===== DATA SHOWN =====

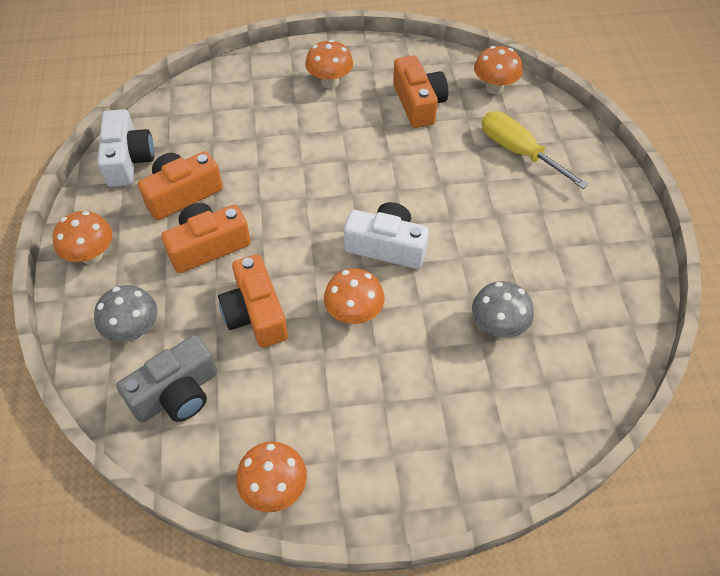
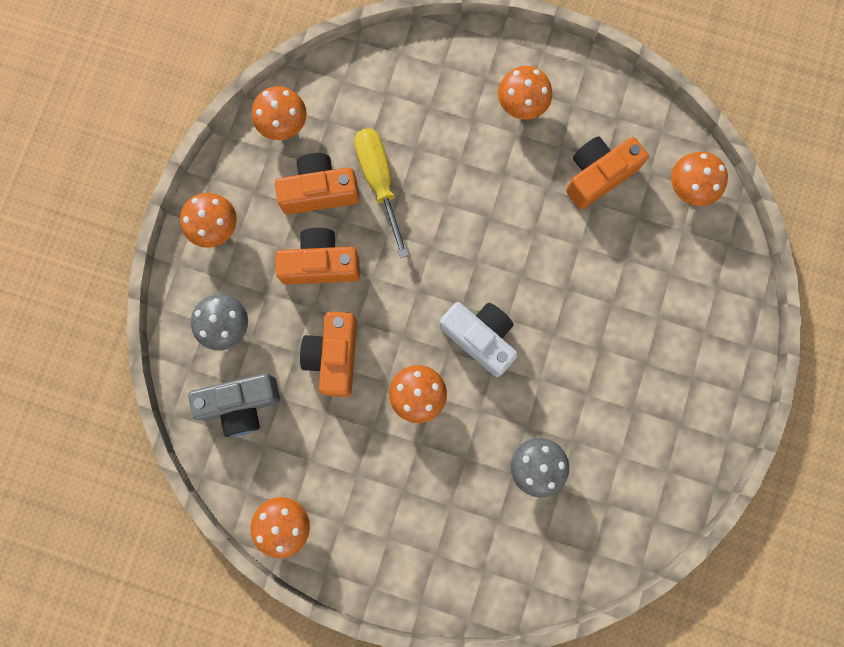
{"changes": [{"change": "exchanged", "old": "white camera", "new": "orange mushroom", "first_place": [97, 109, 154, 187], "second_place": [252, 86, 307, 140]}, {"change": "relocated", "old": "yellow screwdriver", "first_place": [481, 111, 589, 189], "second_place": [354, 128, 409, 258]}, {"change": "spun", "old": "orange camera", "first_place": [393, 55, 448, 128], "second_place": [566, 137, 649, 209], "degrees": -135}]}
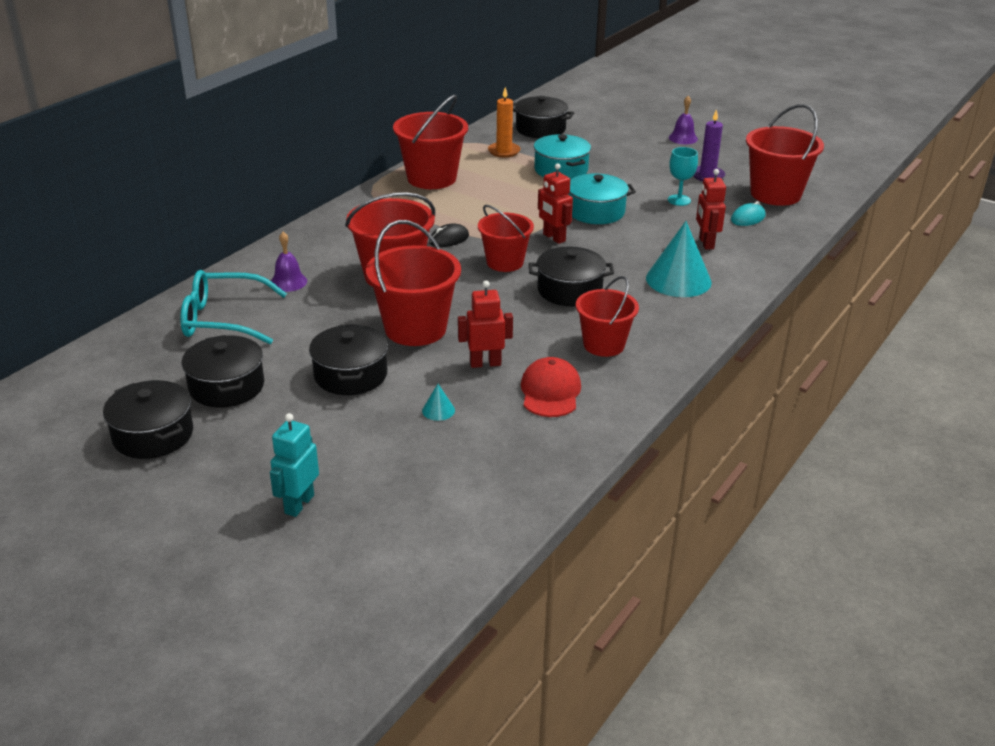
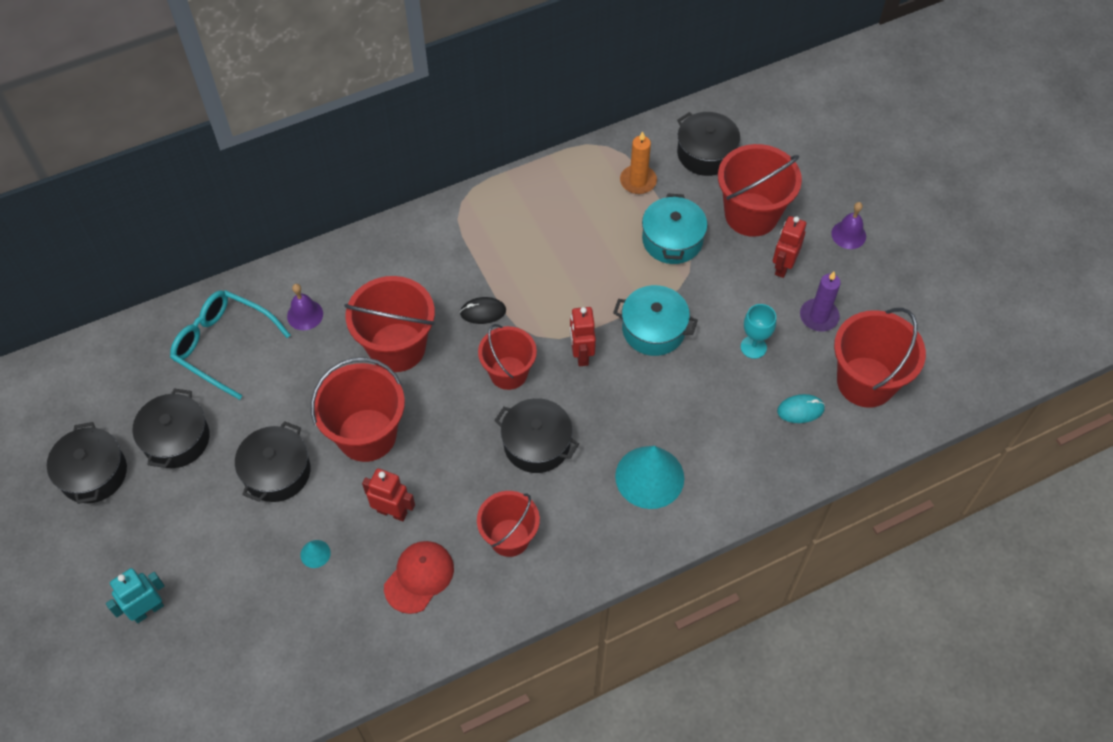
{"changes": [{"change": "relocated", "old": "red pail", "first_place": [393, 95, 468, 189], "second_place": [718, 144, 802, 237]}, {"change": "relocated", "old": "red robot", "first_place": [696, 169, 726, 250], "second_place": [773, 216, 806, 278]}]}
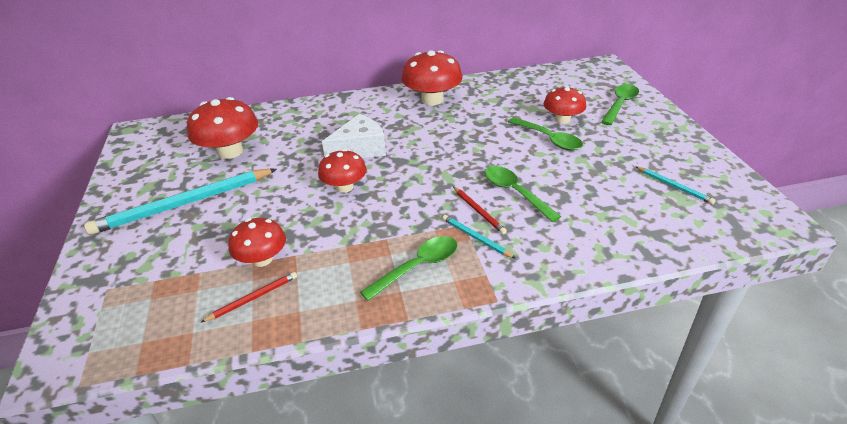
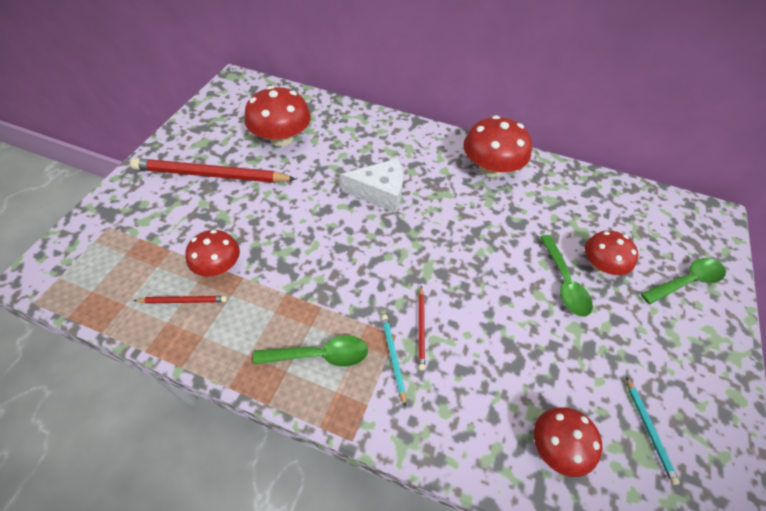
{"changes": [{"change": "colour", "old": "teal pencil", "new": "red pencil", "first_place": [84, 169, 277, 235], "second_place": [130, 158, 296, 183]}, {"change": "relocated", "old": "red mushroom", "first_place": [318, 149, 367, 193], "second_place": [534, 407, 603, 477]}, {"change": "missing", "old": "emerald tablespoon", "first_place": [485, 166, 561, 222]}]}
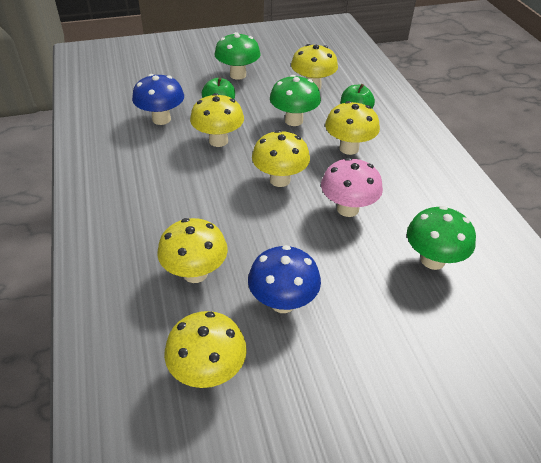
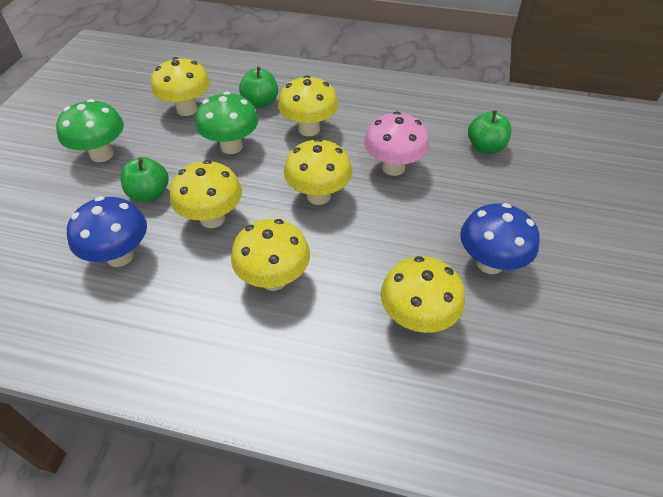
{"changes": [{"change": "relocated", "old": "yellow mushroom", "first_place": [164, 311, 247, 388], "second_place": [231, 219, 310, 291]}, {"change": "exchanged", "old": "emerald mushroom", "new": "emerald apple", "first_place": [407, 206, 476, 270], "second_place": [468, 110, 511, 153]}]}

=====

THE TASK - Restate all of the data word for word and include no pictures.

SOLUTION TO THE PROBLEM -
{"changes": [{"change": "exchanged", "old": "white camera", "new": "orange mushroom", "first_place": [97, 109, 154, 187], "second_place": [252, 86, 307, 140]}, {"change": "relocated", "old": "yellow screwdriver", "first_place": [481, 111, 589, 189], "second_place": [354, 128, 409, 258]}, {"change": "spun", "old": "orange camera", "first_place": [393, 55, 448, 128], "second_place": [566, 137, 649, 209], "degrees": -135}]}
{"changes": [{"change": "relocated", "old": "red pail", "first_place": [393, 95, 468, 189], "second_place": [718, 144, 802, 237]}, {"change": "relocated", "old": "red robot", "first_place": [696, 169, 726, 250], "second_place": [773, 216, 806, 278]}]}
{"changes": [{"change": "colour", "old": "teal pencil", "new": "red pencil", "first_place": [84, 169, 277, 235], "second_place": [130, 158, 296, 183]}, {"change": "relocated", "old": "red mushroom", "first_place": [318, 149, 367, 193], "second_place": [534, 407, 603, 477]}, {"change": "missing", "old": "emerald tablespoon", "first_place": [485, 166, 561, 222]}]}
{"changes": [{"change": "relocated", "old": "yellow mushroom", "first_place": [164, 311, 247, 388], "second_place": [231, 219, 310, 291]}, {"change": "exchanged", "old": "emerald mushroom", "new": "emerald apple", "first_place": [407, 206, 476, 270], "second_place": [468, 110, 511, 153]}]}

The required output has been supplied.